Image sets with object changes
BEGIN

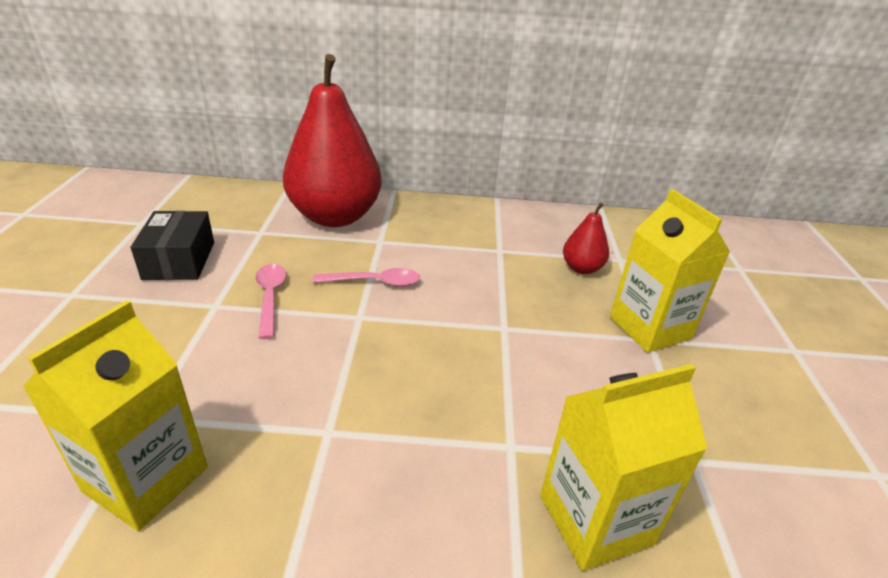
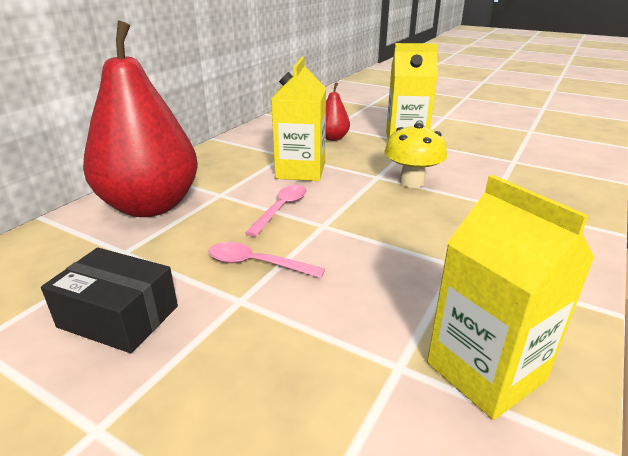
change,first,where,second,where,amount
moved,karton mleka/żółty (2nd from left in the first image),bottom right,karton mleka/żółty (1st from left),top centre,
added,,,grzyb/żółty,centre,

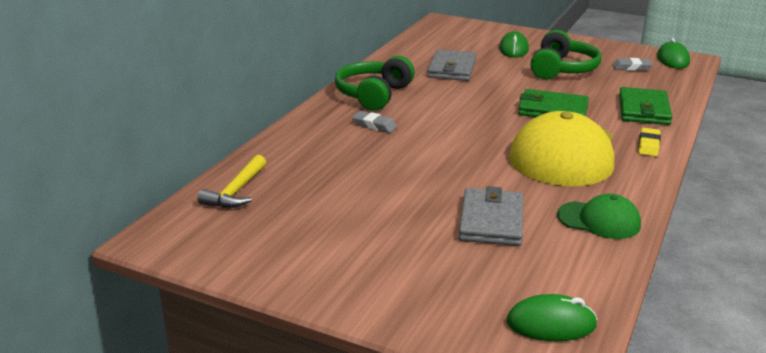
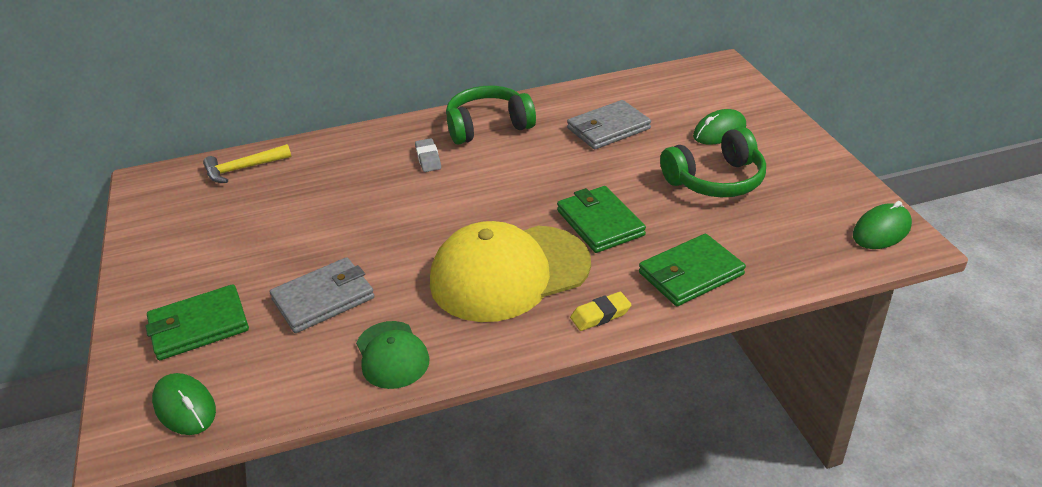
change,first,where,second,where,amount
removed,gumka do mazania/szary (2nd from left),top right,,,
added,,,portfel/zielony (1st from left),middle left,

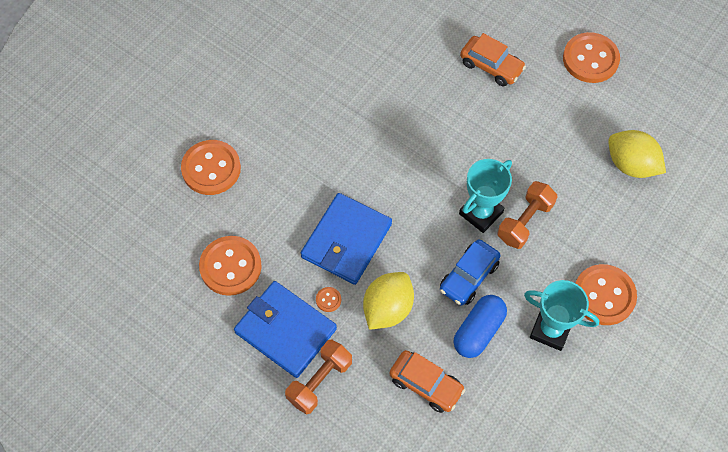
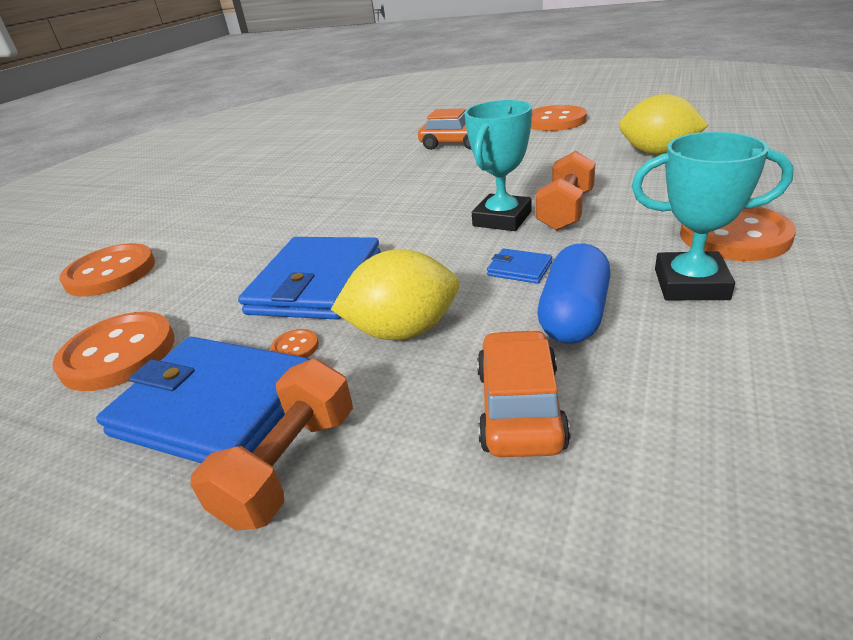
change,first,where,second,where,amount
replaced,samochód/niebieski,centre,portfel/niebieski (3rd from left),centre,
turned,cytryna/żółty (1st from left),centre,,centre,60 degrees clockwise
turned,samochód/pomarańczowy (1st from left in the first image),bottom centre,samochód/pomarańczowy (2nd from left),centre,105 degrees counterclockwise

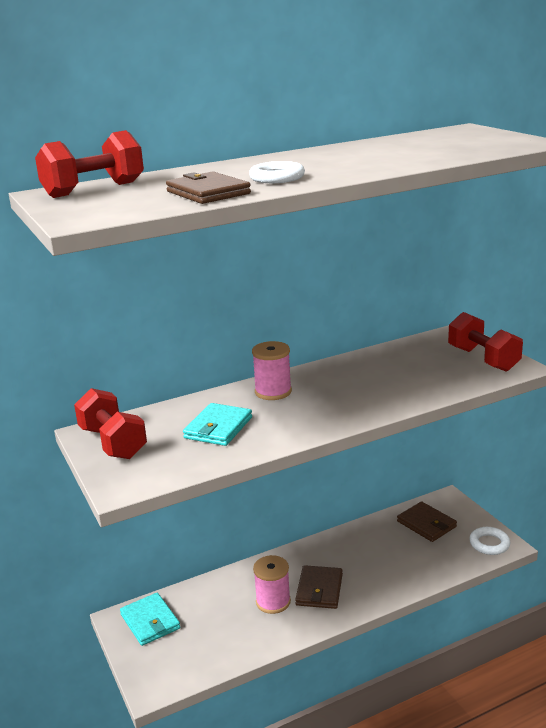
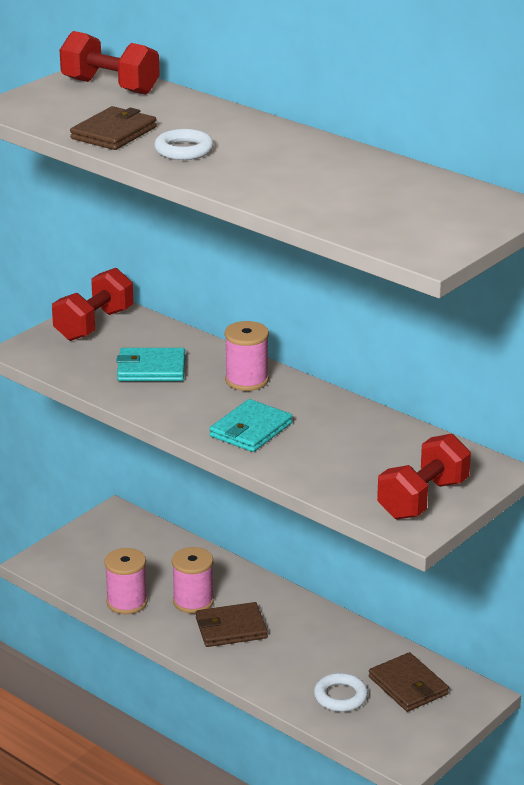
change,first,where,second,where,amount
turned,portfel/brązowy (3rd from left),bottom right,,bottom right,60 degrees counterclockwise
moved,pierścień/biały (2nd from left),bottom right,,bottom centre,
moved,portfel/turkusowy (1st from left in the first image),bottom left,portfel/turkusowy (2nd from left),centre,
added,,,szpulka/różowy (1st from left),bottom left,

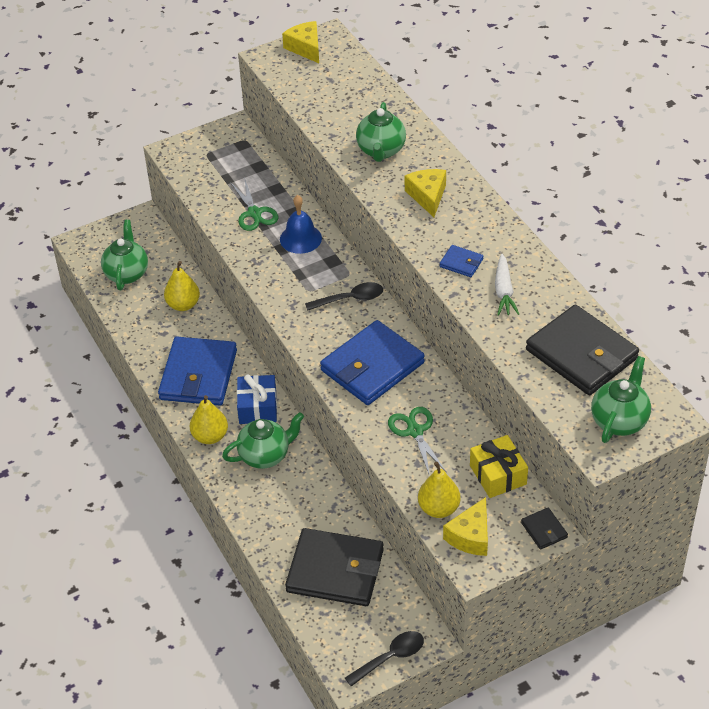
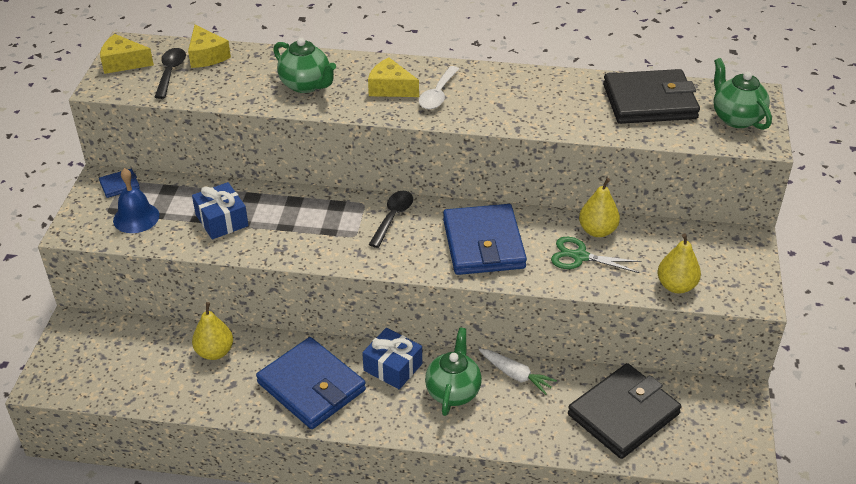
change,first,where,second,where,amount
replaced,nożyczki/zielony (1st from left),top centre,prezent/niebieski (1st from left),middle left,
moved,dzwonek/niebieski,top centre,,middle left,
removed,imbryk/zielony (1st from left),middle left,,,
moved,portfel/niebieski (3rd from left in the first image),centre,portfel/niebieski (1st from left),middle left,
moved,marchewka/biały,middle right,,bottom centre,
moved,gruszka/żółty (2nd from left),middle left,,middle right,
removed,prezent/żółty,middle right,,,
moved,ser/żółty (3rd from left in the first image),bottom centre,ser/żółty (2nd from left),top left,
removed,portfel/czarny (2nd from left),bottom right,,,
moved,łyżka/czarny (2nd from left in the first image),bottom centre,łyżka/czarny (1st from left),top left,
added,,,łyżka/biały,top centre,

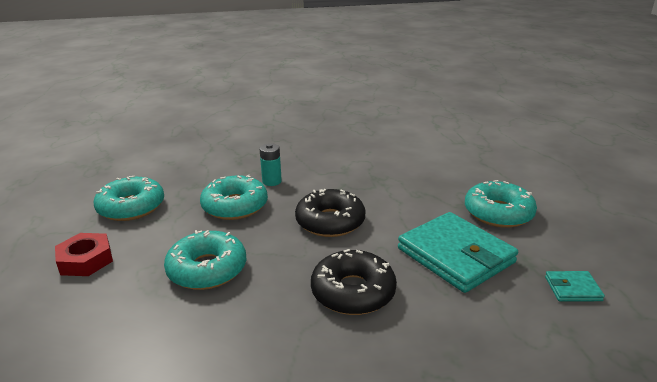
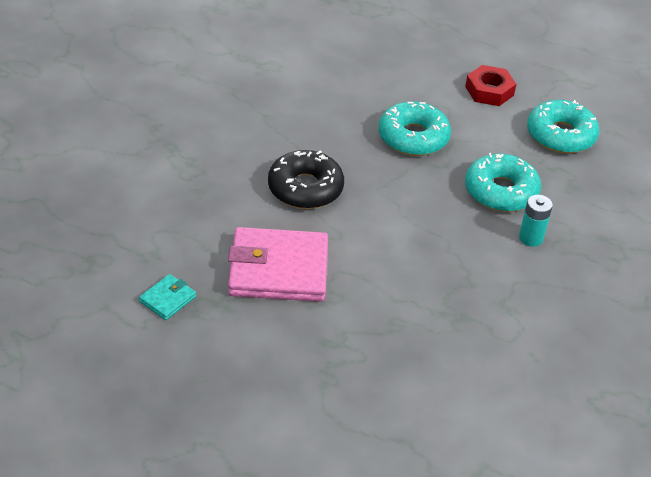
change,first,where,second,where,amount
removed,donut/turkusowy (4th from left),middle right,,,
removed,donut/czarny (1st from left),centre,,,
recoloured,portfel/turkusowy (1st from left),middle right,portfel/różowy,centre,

END

Copy the lines exactly as they appear from the opening of the entries above through the line with "added,,,portfel/zielony (1st from", excluding all pictures.

change,first,where,second,where,amount
moved,karton mleka/żółty (2nd from left in the first image),bottom right,karton mleka/żółty (1st from left),top centre,
added,,,grzyb/żółty,centre,

change,first,where,second,where,amount
removed,gumka do mazania/szary (2nd from left),top right,,,
added,,,portfel/zielony (1st from left),middle left,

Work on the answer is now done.